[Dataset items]

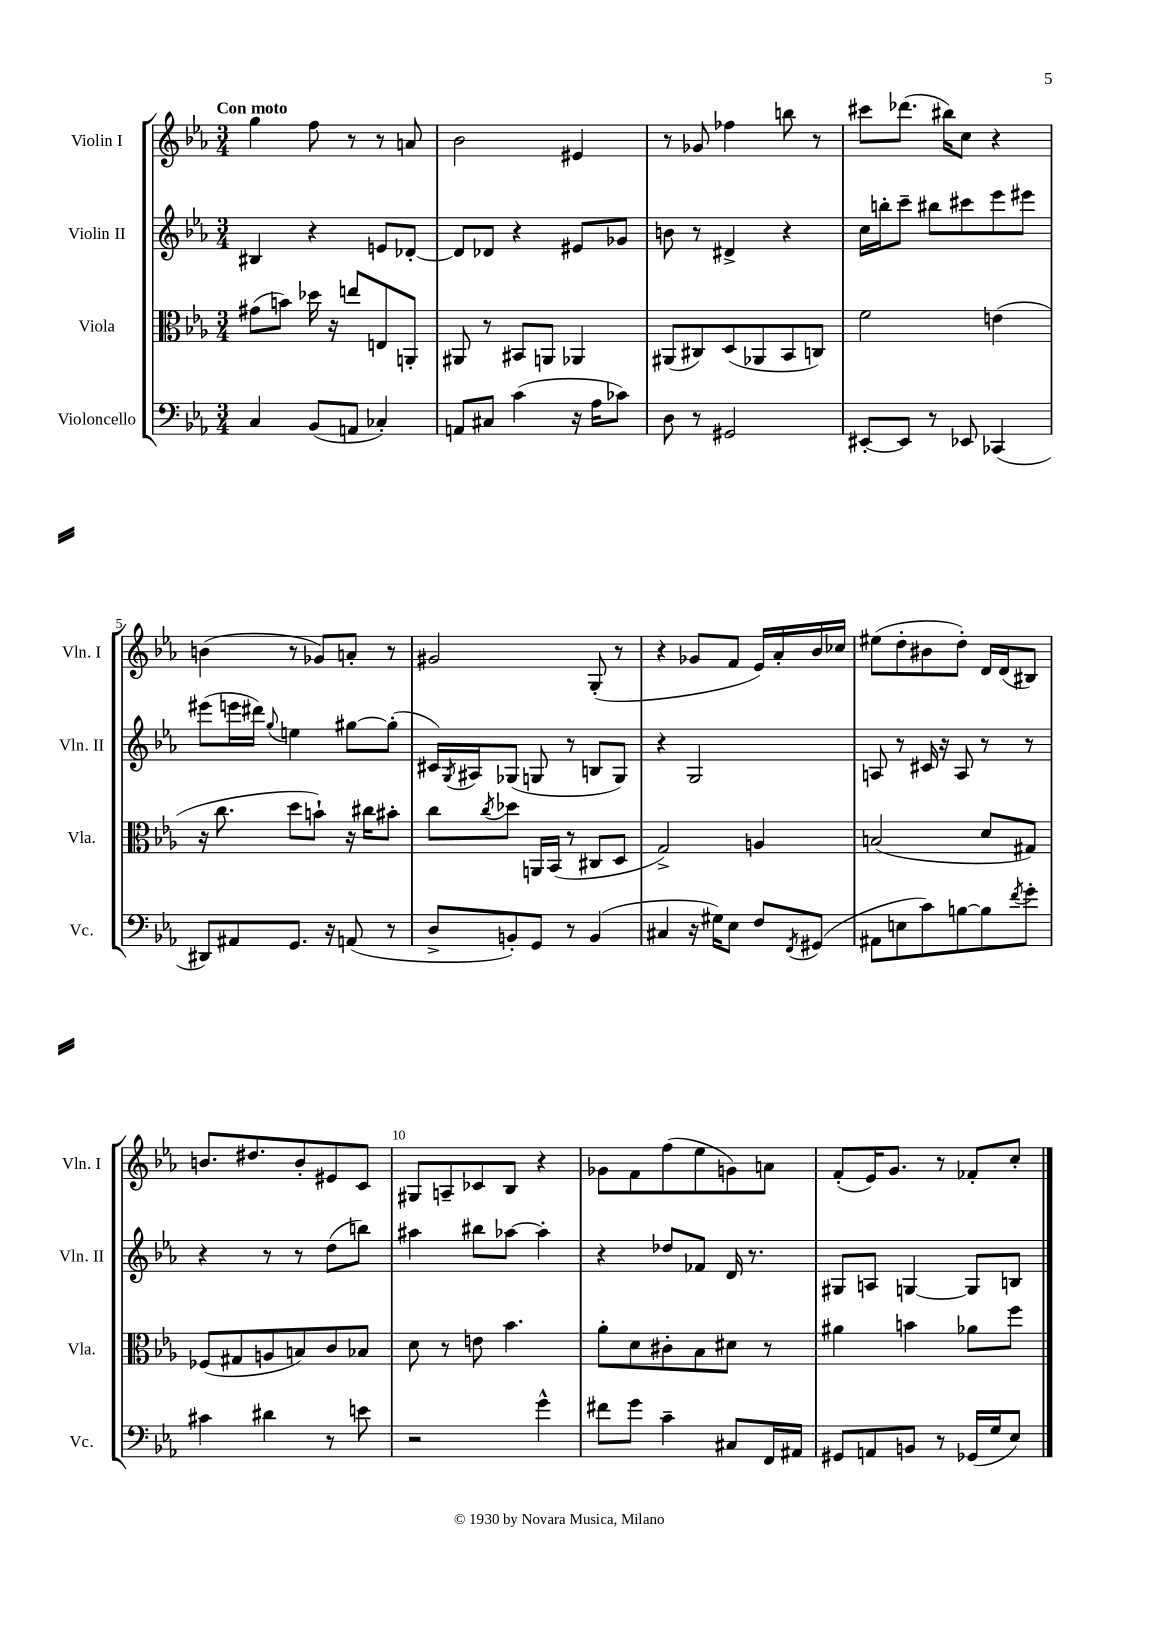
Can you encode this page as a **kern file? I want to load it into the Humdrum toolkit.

**kern	**kern	**kern	**kern
*part4	*part3	*part2	*part1
*staff4	*staff3	*staff2	*staff1
*I"Violoncello	*I"Viola	*I"Violin II	*I"Violin I
*I'Vc.	*I'Vla.	*I'Vln. II	*I'Vln. I
*clefF4	*clefC3	*clefG2	*clefG2
*k[b-e-a-]	*k[b-e-a-]	*k[b-e-a-]	*k[b-e-a-]
*M3/4	*M3/4	*M3/4	*M3/4
=1	=1	=1	=1
!	!	!	!LO:TX:a:B:t=Con moto
4C/	(8g#X\L	4B#X/	4gg\
.	8bn\J)	.	.
(8BB-/L	16dd-X\	4r	8ff\
.	16r	.	.
8AAn/J	8een/L	.	8r
4C-X'/)	8En/	8en/L	8r
.	8AAn'/J	[8d-X'/J	8an/
=2	=2	=2	=2
8AAn/L	8AA#X/	8d-/L]	2b-\
8C#X/J	8r	8d-X/J	.
(4c\	8BB#X/L	4r	.
.	8AAn/J	.	.
16r	4AA-X/	8e#X/L	4e#X/
16A-\KL	.	.	.
8c-X\J)	.	8g-X/J	.
=3	=3	=3	=3
8D\	(8AA#X/L	8bn\	8r
8r	8C#X/)	8r	8g-X/
2GG#X/	(8D/	4d#X^/	4ff-X\
.	8AA-X/	.	.
.	8BB-/	4r	8bbn\
.	8Cn/J)	.	8r
=4	=4	=4	=4
[8EE#X'/L	2f\	16cc\LL	8ccc#X\L
.	.	16bbn'\J	.
8EE#/J]	.	8ccc~\J	(8.ddd-X\J
8r	.	8bb#X\L	.
.	.	.	16bb#X\KL)
8EE-X/	.	8ccc#X\	8cc\J
(4CC-X/	(4en\	8eee-\	4r
.	.	8eee#X\J	.
!!LO:LB:g=z
=5	=5	=5	=5
8DD#X/L)	16r	(8eee#X\L	(4bn\
.	8.cc\	.	.
8AA#X/	.	16eeen\L	.
.	.	16ddd#X\JJ)	.
.	.	8qqgg/	.
8.GG/J	8dd\L	4een\	8r
.	8bn`\J)	.	8g-X/L)
16r	.	.	.
(8AAn/	16r	[8gg#X\L	8an'/J
.	16cc#X\KL	.	.
8r	8b#X'\J	(8gg#'\J]	8r
=6	=6	=6	=6
8D^/L	8cc\L	16c#X/LL)	2g#X/
.	.	8qG/	.
.	.	16A#X/J	.
.	8qcc/	.	.
8BBn'/)	8dd-X\J	(8G-X/J	.
8GG/J	16AAn/LL	8Gn/	.
.	(16BB-/JJ	.	.
8r	8r	8r	.
(4BB/	8C#X/L	8Bn/L	(8G'/
.	8D/J	8G/J)	8r
=7	=7	=7	=7
4C#X/	2G^/)	4r	4r
16r	.	2G/	8g-X/L
16G#X\KL)	.	.	.
8E-\J	.	.	8f/J
8F/L	4An/	.	16e-/LL)
.	.	.	16a-'/
8qFF/	.	.	.
(8GG#X/J	.	.	16b-/
.	.	.	16cc-X/JJ
=8	=8	=8	=8
8AA#X\L	(2Bn/	8An/	(8ee#X\L
8En\	.	8r	8dd'\
8c\)	.	16c#X/	8b#X\
.	.	16r	.
[8Bn\	.	8A/	8dd'\J)
8B\]	8d/L	8r	16d/LL
.	.	.	(16d/J
8qf/	.	.	.
8g'\J	8G#X/J)	8r	8B#X/J)
!!LO:LB:g=z
=9	=9	=9	=9
4c#X\	(8F-X/L	4r	8.bn/L
.	8G#X/	.	.
.	.	.	8.dd#X/
4d#X\	8An/	8r	.
.	8Bn/)	8r	8b'/
8r	8c/	(8dd\L	8e#X/
8en\	8B-X/J	8bbn\J)	8c/J
=10	=10	=10	=10
2r	8d\	4aa#X\	8G#X/L
.	8r	.	8An~/
.	8en\	8bb#X\L	8c-X/
.	4.b-\	[8aa-X\J	8B-/J
4g^^\	.	4aa-'\]	4r
=11	=11	=11	=11
8f#X\L	8a-'\L	4r	8g-X\L
8g\J	8d\	.	8f\
4c~\	8c#X'\	8dd-X/L	(8ff\
.	8B-\	8f-X/J	8ee-\
8C#X/L	8d#X\J	16d/	8gn\)
.	.	8.r	.
16FF/L	8r	.	8an\J
16AA#X/JJ	.	.	.
=12	=12	=12	=12
8GG#X/L	4a#X\	8G#X/L	(8f'/L
8AAn/	.	8An/J	16e-/K)
.	.	.	8.g/J
8BBn/J	4bn\	[4Gn/	.
8r	.	.	8r
(16GG-X/LL	8a-X\L	8G/L]	8f-X'/L
16G/J	.	.	.
8E-/J)	8ff\J	8Bn/J	8cc'/J
==	==	==	==
*-	*-	*-	*-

> **TASK TO CARRY OUT**
Please count the lines above that contain the string "kern", with case counting, and give only the number.

> **IN RESPONSE**
2